(Object change descriptions)
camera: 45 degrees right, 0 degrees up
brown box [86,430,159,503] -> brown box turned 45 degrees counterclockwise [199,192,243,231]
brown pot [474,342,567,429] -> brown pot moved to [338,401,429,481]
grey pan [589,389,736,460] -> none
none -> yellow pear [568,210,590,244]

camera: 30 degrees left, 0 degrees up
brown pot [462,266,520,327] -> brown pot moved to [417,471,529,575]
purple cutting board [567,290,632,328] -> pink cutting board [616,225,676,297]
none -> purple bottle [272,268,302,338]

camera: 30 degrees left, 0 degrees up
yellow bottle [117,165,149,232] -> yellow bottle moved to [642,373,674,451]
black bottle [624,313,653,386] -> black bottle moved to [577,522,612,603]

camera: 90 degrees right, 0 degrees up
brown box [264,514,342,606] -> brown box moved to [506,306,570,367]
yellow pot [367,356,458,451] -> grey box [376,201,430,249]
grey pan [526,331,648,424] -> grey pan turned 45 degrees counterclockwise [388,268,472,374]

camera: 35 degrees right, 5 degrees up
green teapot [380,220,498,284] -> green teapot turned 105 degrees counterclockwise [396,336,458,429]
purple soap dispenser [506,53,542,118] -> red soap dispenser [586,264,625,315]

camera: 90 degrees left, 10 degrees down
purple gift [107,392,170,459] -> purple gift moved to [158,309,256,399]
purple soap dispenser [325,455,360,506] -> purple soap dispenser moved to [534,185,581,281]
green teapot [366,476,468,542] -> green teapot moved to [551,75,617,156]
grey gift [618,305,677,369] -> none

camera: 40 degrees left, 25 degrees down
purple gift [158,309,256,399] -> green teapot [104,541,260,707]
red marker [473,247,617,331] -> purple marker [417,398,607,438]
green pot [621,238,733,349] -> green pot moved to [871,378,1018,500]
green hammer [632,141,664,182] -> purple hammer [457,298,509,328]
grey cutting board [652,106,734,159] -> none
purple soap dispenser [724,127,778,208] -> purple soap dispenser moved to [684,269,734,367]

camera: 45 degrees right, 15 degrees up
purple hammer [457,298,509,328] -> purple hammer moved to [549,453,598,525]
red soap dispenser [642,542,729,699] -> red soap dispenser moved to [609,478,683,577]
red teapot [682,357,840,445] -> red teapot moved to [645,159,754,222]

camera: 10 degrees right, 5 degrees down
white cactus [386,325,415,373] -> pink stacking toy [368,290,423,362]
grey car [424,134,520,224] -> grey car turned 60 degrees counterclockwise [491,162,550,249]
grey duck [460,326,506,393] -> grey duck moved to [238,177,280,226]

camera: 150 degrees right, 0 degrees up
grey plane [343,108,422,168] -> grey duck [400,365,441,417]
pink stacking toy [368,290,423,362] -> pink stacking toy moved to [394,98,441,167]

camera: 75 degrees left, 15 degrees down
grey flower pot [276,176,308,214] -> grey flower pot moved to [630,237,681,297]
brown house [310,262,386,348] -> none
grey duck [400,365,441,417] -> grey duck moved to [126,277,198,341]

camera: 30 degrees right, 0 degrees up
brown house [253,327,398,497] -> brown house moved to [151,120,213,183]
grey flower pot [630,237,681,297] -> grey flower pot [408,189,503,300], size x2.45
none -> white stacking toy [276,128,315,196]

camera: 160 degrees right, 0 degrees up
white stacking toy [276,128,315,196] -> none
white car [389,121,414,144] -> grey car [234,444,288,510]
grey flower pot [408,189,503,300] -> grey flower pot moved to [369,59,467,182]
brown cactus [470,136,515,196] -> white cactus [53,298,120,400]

• _Task statement_: From the records above, extract exactly and only the lines that begin at the line with "camera: 90 degrees left, 10 degrees down" and stop after the line with "grey car [424,134,520,224]".

• _The answer_:
camera: 90 degrees left, 10 degrees down
purple gift [107,392,170,459] -> purple gift moved to [158,309,256,399]
purple soap dispenser [325,455,360,506] -> purple soap dispenser moved to [534,185,581,281]
green teapot [366,476,468,542] -> green teapot moved to [551,75,617,156]
grey gift [618,305,677,369] -> none

camera: 40 degrees left, 25 degrees down
purple gift [158,309,256,399] -> green teapot [104,541,260,707]
red marker [473,247,617,331] -> purple marker [417,398,607,438]
green pot [621,238,733,349] -> green pot moved to [871,378,1018,500]
green hammer [632,141,664,182] -> purple hammer [457,298,509,328]
grey cutting board [652,106,734,159] -> none
purple soap dispenser [724,127,778,208] -> purple soap dispenser moved to [684,269,734,367]

camera: 45 degrees right, 15 degrees up
purple hammer [457,298,509,328] -> purple hammer moved to [549,453,598,525]
red soap dispenser [642,542,729,699] -> red soap dispenser moved to [609,478,683,577]
red teapot [682,357,840,445] -> red teapot moved to [645,159,754,222]

camera: 10 degrees right, 5 degrees down
white cactus [386,325,415,373] -> pink stacking toy [368,290,423,362]
grey car [424,134,520,224] -> grey car turned 60 degrees counterclockwise [491,162,550,249]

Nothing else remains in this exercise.